* _Action item_
Begin at the first line below and copy each line exactly, ending with the line where "(646, 238) = (788, 354): blue" appears.

* _Exercise materials_

--

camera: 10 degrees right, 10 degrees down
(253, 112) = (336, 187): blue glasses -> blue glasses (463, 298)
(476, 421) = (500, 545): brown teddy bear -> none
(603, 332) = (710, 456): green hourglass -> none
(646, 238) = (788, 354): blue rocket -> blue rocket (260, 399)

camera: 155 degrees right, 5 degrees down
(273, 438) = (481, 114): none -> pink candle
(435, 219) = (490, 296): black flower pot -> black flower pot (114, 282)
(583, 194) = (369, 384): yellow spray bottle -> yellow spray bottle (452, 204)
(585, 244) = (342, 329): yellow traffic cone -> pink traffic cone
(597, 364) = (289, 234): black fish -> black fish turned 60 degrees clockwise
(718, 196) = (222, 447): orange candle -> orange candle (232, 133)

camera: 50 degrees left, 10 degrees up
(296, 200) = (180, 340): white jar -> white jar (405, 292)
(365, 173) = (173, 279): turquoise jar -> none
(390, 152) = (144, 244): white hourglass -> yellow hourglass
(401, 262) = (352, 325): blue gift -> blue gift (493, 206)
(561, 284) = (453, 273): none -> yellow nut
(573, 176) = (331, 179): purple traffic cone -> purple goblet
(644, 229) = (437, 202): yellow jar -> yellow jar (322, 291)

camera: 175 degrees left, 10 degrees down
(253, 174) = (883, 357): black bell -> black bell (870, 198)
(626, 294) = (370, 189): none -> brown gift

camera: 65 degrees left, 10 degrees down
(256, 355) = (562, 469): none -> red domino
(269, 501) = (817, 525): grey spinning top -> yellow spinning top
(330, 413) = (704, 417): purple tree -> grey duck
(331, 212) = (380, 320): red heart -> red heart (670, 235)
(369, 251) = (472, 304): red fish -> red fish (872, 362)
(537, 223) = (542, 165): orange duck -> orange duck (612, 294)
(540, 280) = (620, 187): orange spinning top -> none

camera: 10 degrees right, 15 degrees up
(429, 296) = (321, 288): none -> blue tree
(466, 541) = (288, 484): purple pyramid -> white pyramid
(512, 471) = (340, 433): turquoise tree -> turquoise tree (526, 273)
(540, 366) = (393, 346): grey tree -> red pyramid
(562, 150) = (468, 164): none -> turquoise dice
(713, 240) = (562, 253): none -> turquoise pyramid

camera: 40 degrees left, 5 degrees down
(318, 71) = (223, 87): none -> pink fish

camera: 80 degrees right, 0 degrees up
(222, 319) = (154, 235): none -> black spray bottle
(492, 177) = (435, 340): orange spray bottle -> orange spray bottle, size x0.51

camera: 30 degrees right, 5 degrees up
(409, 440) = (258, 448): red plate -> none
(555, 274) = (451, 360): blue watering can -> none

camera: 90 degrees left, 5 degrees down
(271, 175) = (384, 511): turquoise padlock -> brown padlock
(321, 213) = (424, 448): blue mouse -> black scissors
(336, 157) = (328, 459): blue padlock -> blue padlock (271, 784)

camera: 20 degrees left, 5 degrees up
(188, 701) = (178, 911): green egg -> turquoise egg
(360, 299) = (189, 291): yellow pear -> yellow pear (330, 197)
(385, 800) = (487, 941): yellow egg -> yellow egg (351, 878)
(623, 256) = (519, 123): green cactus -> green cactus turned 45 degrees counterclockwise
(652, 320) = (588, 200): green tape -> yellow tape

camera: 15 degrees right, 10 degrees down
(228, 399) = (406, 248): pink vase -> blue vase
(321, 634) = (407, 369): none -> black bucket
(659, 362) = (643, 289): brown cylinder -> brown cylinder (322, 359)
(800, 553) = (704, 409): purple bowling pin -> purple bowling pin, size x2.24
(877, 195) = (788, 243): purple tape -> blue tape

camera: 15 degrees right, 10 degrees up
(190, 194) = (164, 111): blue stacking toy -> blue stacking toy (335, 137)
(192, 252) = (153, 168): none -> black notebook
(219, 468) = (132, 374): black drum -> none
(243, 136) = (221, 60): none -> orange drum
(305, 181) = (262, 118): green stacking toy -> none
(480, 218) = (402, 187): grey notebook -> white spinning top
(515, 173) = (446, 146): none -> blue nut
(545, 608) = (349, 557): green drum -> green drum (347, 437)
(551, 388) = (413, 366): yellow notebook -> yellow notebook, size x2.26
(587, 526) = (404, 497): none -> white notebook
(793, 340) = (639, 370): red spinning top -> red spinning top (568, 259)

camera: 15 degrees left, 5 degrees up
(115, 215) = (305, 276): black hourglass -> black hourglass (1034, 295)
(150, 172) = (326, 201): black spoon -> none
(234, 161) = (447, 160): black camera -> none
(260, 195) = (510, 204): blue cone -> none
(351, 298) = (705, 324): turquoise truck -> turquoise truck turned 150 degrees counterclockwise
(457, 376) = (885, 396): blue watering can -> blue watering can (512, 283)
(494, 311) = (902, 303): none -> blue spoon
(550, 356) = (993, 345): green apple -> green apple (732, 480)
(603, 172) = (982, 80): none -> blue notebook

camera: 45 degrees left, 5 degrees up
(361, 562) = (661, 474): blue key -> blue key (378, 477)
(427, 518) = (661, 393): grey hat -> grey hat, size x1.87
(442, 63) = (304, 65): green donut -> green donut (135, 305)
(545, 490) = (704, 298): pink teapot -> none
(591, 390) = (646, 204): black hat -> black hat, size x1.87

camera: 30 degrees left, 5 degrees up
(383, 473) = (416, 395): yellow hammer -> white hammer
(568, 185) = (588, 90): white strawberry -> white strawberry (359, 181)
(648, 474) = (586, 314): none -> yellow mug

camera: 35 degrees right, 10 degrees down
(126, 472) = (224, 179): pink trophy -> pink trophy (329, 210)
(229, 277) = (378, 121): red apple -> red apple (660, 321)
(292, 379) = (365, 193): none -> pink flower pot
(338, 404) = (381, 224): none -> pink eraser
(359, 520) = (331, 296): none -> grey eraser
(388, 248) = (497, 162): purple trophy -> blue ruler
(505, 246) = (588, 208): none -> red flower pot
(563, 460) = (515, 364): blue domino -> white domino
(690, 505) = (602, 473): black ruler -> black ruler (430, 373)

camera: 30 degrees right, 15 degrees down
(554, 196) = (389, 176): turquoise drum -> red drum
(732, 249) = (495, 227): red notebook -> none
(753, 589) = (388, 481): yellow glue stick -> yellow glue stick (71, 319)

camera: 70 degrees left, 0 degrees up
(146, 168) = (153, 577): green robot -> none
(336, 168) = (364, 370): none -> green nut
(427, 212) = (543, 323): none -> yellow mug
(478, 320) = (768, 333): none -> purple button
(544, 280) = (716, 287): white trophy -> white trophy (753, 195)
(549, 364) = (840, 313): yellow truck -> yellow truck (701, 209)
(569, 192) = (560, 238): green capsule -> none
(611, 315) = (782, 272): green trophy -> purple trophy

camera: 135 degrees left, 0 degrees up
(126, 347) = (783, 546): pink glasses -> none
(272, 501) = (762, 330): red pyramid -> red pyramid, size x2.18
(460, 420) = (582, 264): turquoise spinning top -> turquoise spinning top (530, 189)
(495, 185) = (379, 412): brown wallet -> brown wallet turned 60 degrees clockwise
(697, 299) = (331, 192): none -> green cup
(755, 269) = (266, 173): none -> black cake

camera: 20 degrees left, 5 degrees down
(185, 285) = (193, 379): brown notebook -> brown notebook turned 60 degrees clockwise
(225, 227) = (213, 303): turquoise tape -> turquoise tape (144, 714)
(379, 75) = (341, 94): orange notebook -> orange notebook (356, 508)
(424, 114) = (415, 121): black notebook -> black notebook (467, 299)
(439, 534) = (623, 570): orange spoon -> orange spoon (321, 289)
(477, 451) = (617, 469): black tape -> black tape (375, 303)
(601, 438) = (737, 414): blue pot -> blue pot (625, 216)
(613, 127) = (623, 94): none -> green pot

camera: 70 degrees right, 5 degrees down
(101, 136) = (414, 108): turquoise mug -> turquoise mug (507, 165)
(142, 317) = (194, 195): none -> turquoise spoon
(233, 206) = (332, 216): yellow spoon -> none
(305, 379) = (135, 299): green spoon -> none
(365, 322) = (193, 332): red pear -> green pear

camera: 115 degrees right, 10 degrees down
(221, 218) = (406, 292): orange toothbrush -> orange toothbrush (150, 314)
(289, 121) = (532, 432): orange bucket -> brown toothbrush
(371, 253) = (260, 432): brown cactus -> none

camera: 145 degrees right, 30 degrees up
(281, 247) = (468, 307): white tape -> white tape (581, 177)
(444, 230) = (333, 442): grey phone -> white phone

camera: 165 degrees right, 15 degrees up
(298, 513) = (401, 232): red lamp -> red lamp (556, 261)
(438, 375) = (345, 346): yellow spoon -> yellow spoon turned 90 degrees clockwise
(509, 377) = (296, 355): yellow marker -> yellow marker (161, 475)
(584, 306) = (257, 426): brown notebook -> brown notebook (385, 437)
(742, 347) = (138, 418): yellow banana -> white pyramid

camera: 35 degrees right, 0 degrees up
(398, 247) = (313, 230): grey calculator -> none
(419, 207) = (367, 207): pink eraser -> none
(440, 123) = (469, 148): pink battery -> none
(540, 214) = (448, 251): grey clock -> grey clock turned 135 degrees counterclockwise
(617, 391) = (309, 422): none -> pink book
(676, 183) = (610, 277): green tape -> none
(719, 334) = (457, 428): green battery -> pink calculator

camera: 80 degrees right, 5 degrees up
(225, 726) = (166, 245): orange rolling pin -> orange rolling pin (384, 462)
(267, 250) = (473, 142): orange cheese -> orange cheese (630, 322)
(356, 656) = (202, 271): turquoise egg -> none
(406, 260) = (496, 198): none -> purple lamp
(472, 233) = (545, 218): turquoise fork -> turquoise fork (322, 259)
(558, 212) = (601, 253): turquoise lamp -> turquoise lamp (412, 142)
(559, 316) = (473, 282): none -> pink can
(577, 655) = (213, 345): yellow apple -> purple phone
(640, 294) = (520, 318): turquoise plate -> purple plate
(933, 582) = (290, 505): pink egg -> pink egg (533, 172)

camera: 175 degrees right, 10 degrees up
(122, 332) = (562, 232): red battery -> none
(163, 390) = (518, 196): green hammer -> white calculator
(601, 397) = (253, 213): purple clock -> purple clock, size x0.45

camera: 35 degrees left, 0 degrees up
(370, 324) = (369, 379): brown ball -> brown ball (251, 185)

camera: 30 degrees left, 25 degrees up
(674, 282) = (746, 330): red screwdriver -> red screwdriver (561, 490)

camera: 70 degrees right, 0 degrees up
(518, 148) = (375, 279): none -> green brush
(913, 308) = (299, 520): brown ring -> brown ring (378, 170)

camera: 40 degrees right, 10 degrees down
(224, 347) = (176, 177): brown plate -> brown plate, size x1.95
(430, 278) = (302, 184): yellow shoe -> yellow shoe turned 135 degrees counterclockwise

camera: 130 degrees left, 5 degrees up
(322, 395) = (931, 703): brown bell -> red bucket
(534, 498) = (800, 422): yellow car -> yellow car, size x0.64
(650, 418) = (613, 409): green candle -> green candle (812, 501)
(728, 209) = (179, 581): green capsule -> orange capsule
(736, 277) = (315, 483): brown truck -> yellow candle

--

* _Task answer_
camera: 10 degrees right, 10 degrees down
(253, 112) = (336, 187): blue glasses -> blue glasses (463, 298)
(476, 421) = (500, 545): brown teddy bear -> none
(603, 332) = (710, 456): green hourglass -> none
(646, 238) = (788, 354): blue rocket -> blue rocket (260, 399)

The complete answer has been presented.